┌──

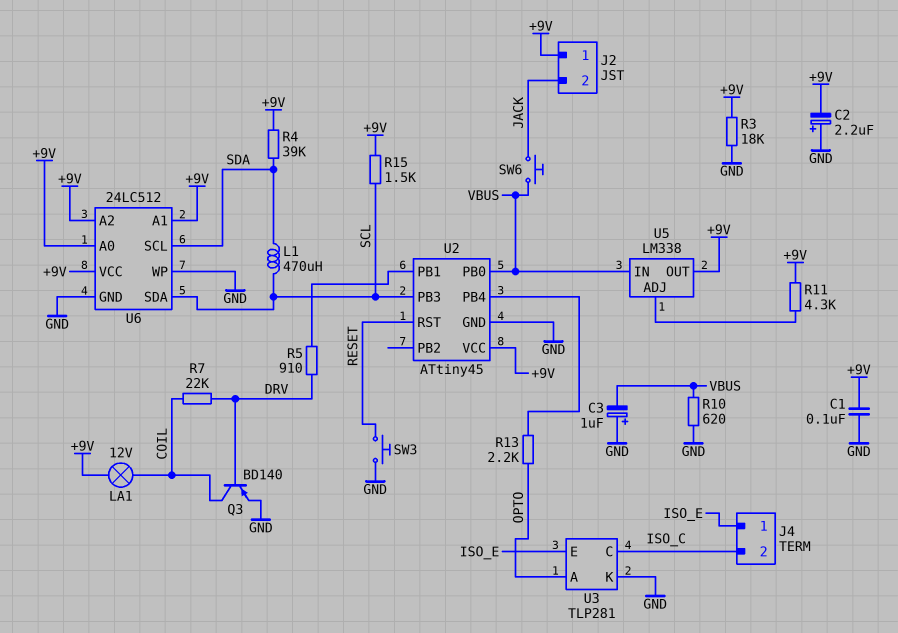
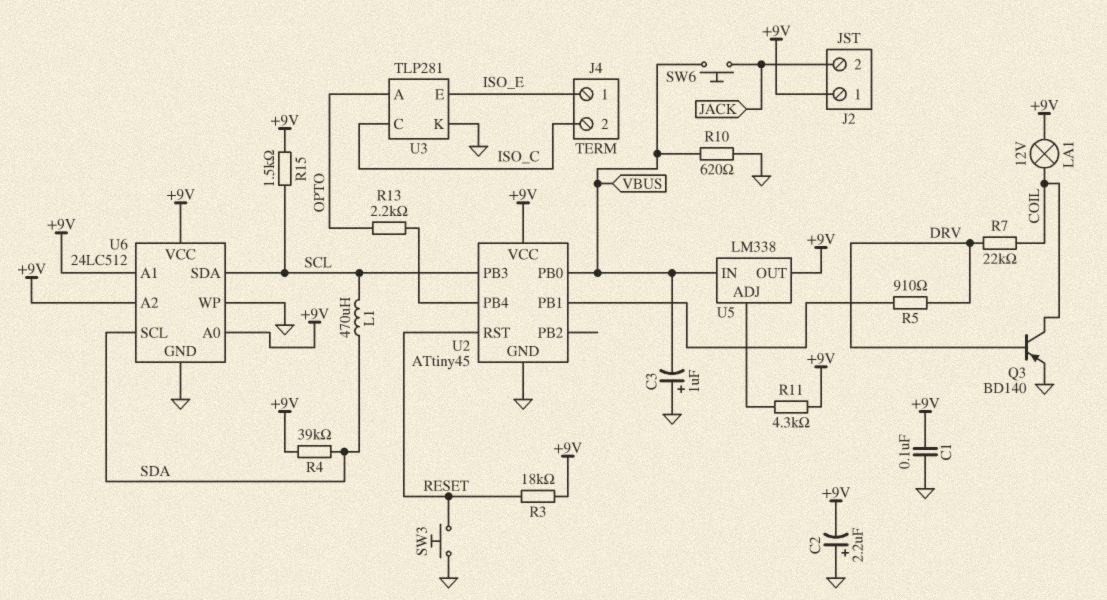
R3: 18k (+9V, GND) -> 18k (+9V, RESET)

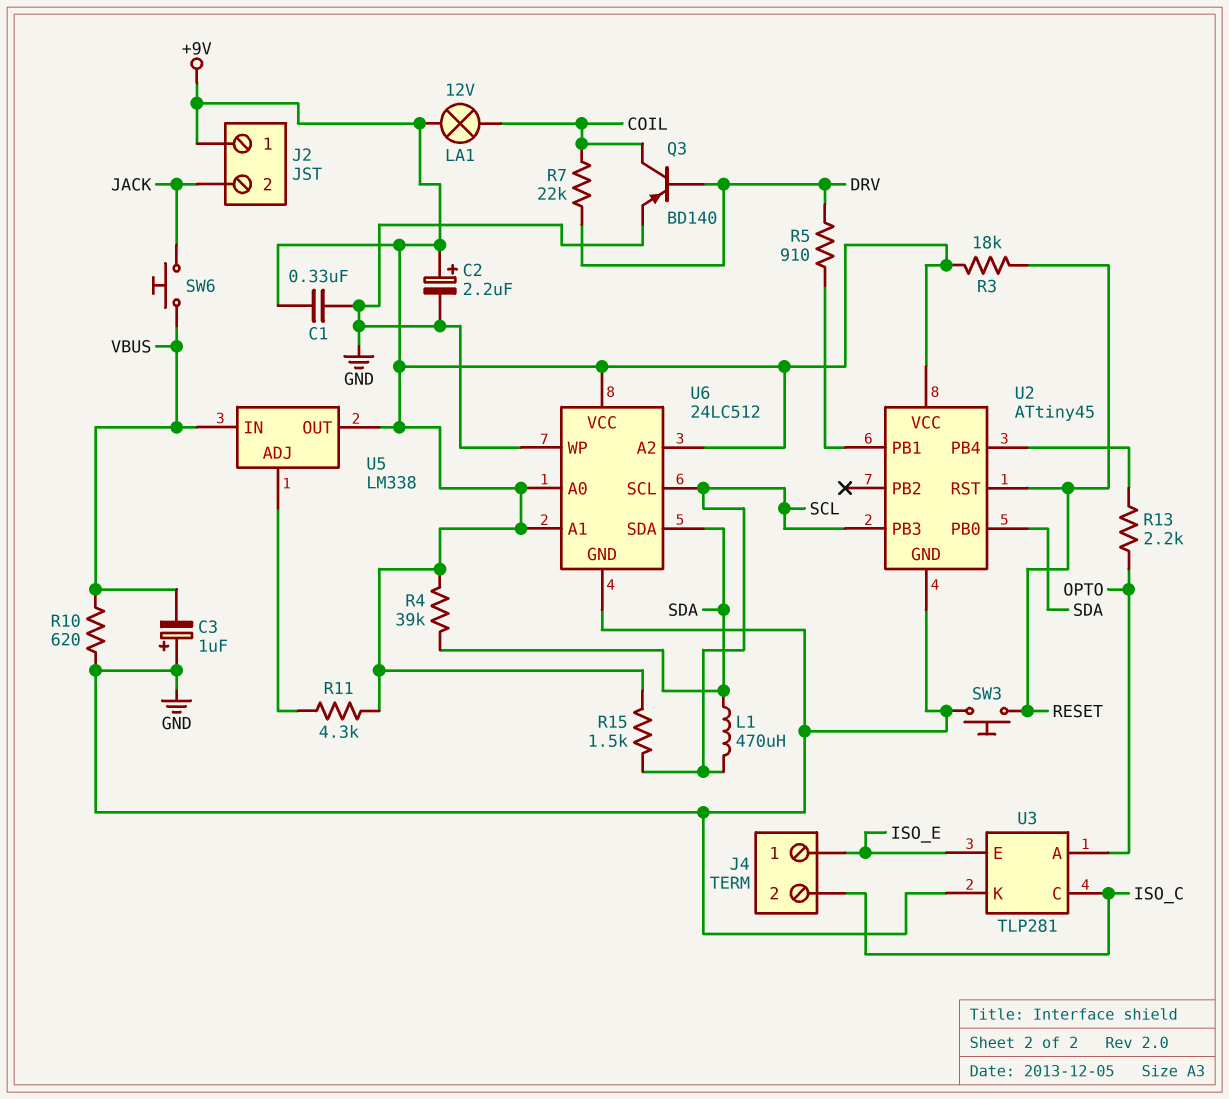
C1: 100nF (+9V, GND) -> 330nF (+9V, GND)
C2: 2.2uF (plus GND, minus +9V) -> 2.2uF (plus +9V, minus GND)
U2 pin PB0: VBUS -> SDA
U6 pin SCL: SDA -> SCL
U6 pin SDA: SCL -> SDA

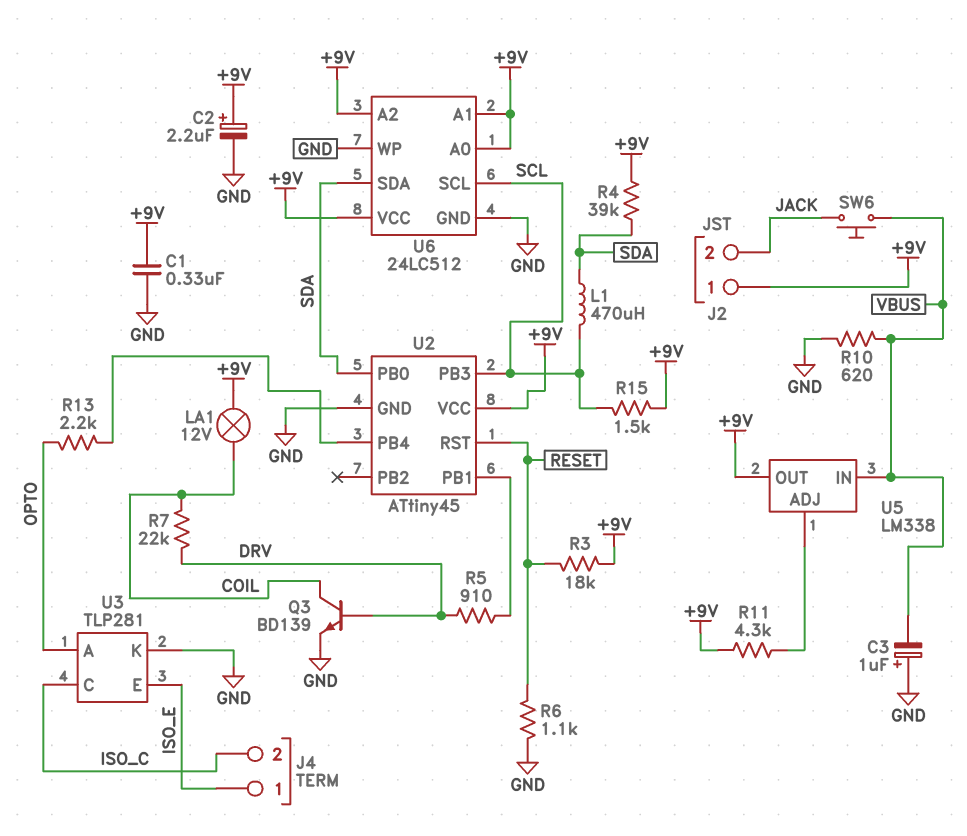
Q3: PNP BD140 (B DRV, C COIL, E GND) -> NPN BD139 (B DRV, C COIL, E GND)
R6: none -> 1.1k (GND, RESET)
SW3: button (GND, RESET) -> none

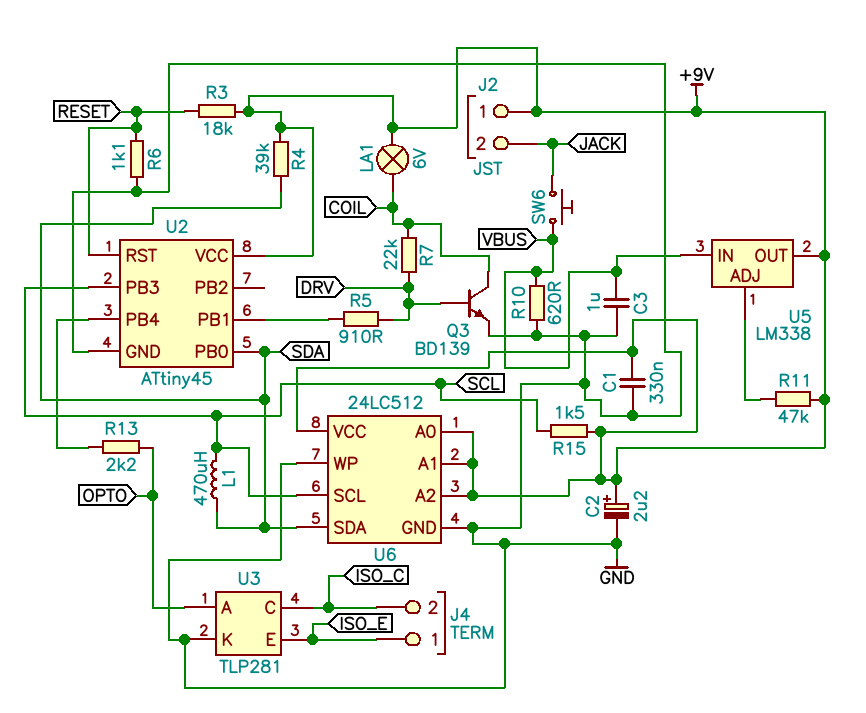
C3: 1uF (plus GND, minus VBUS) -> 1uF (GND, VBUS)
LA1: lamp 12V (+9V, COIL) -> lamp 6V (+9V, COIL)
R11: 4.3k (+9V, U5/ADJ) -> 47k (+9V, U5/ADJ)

└──

→ Your task
Copy all the material word for word, minus its pictures.

→ Solution for this problem
R3: 18k (+9V, GND) -> 18k (+9V, RESET)

C1: 100nF (+9V, GND) -> 330nF (+9V, GND)
C2: 2.2uF (plus GND, minus +9V) -> 2.2uF (plus +9V, minus GND)
U2 pin PB0: VBUS -> SDA
U6 pin SCL: SDA -> SCL
U6 pin SDA: SCL -> SDA

Q3: PNP BD140 (B DRV, C COIL, E GND) -> NPN BD139 (B DRV, C COIL, E GND)
R6: none -> 1.1k (GND, RESET)
SW3: button (GND, RESET) -> none

C3: 1uF (plus GND, minus VBUS) -> 1uF (GND, VBUS)
LA1: lamp 12V (+9V, COIL) -> lamp 6V (+9V, COIL)
R11: 4.3k (+9V, U5/ADJ) -> 47k (+9V, U5/ADJ)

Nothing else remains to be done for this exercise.